* HOW TO COMPLETE THIS TASK *
Images excluded, reproduce each line of the records exactly as it stands.
━━━━━ RECORDS PROVIDED ━━━━━
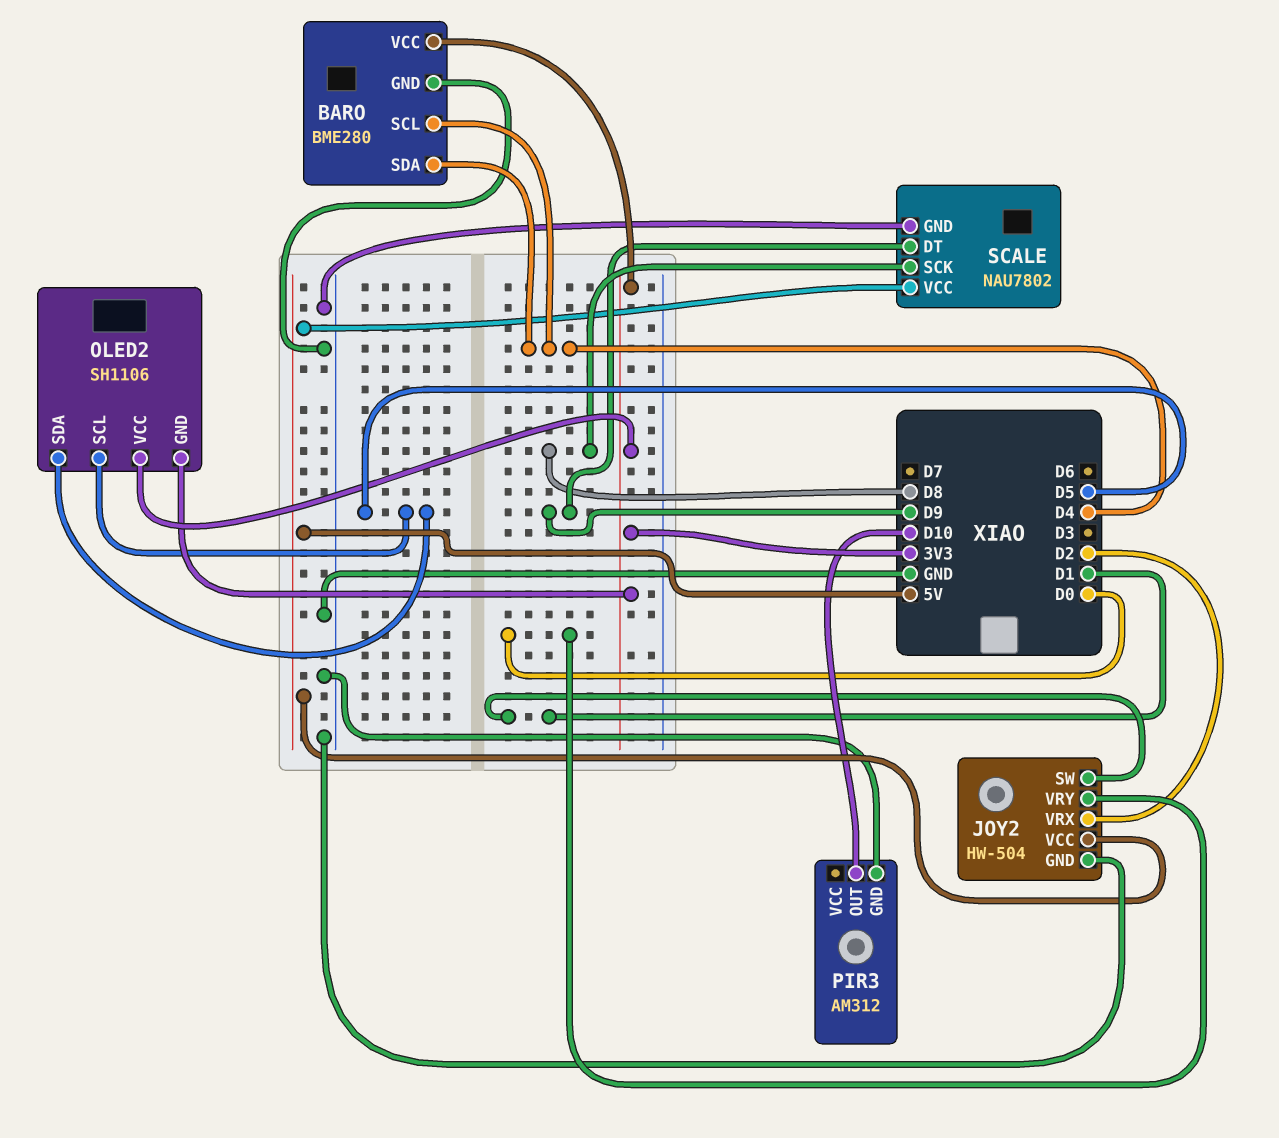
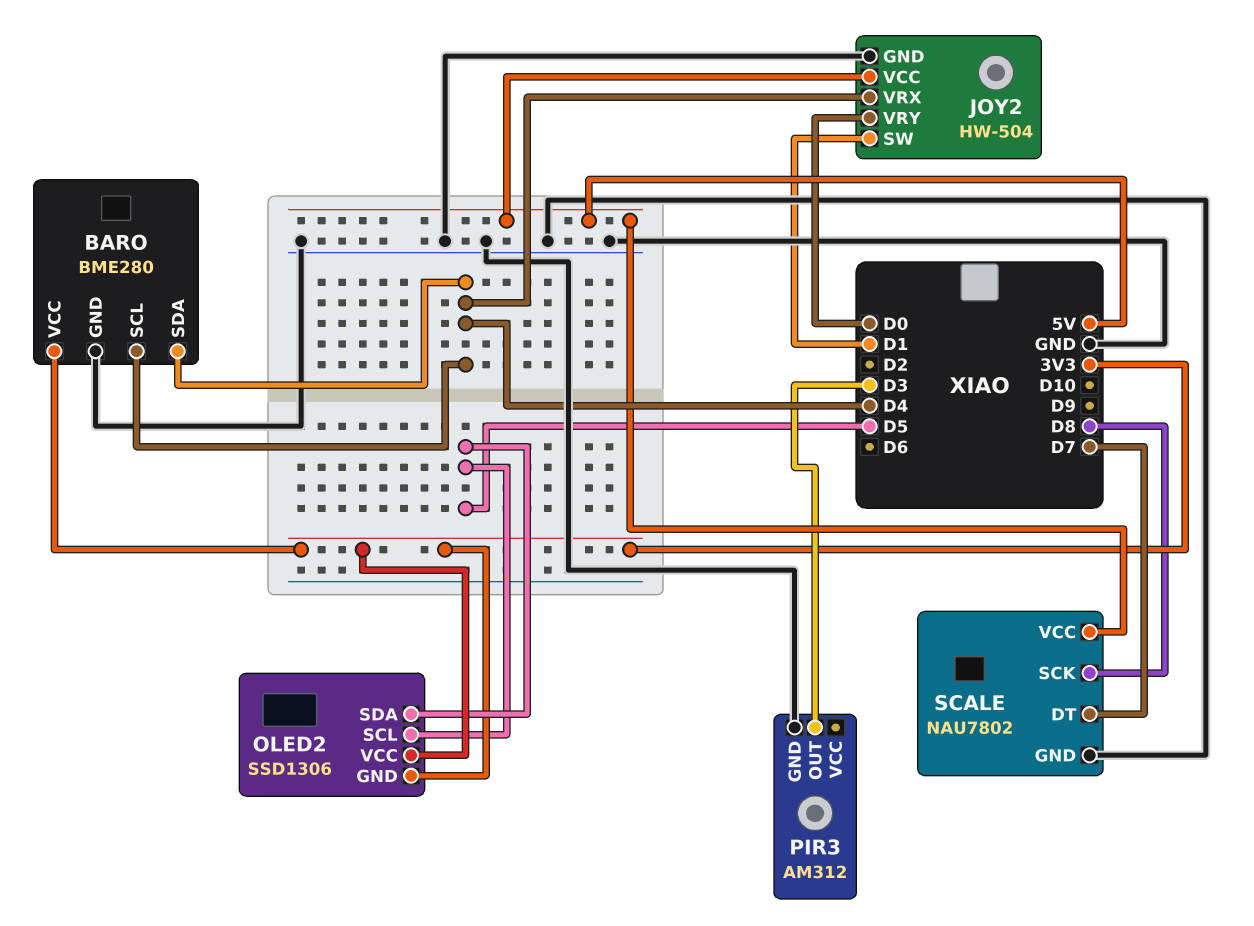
JOY2 pin VRX: D2 -> D4
OLED2: SH1106 -> SSD1306
PIR3 pin OUT: D10 -> D3
SCALE pin DT: D9 -> D7

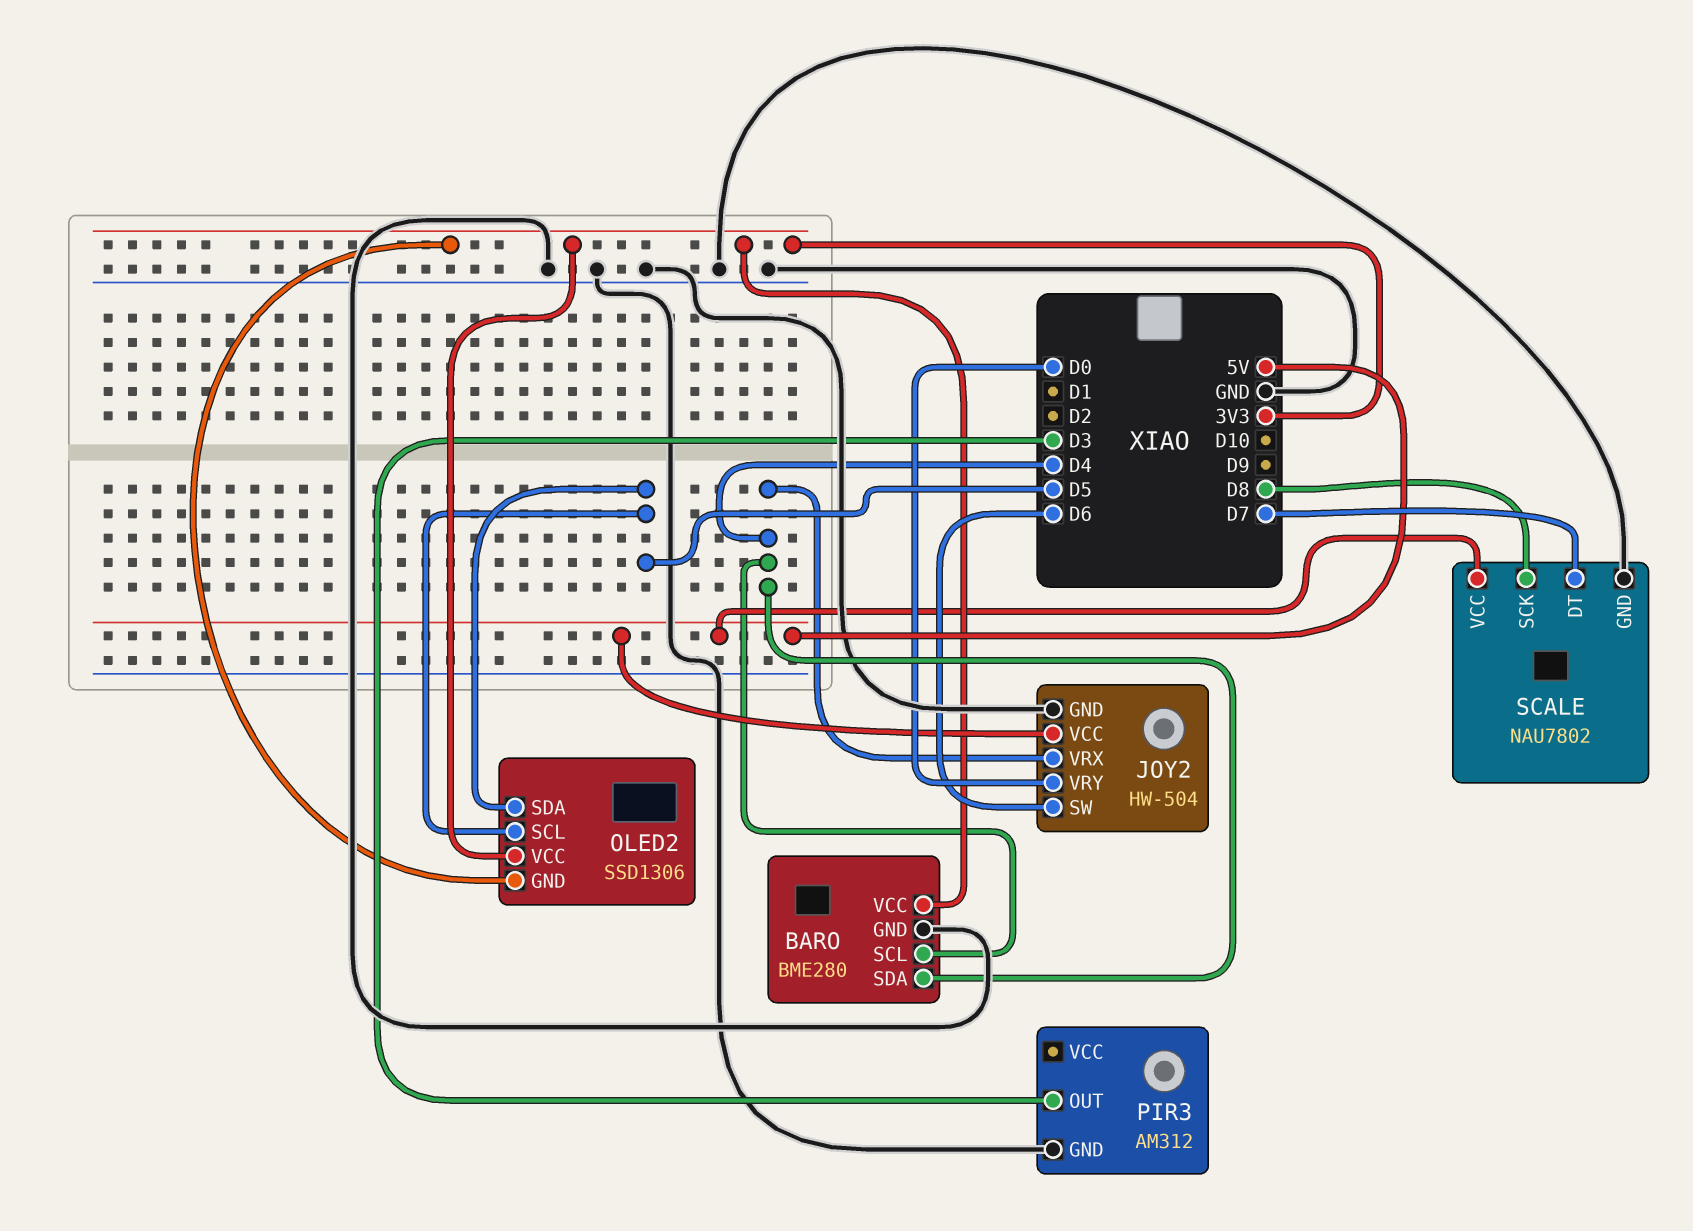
JOY2 pin SW: D1 -> D6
━━━━━
* SOLUTION *
JOY2 pin VRX: D2 -> D4
OLED2: SH1106 -> SSD1306
PIR3 pin OUT: D10 -> D3
SCALE pin DT: D9 -> D7

JOY2 pin SW: D1 -> D6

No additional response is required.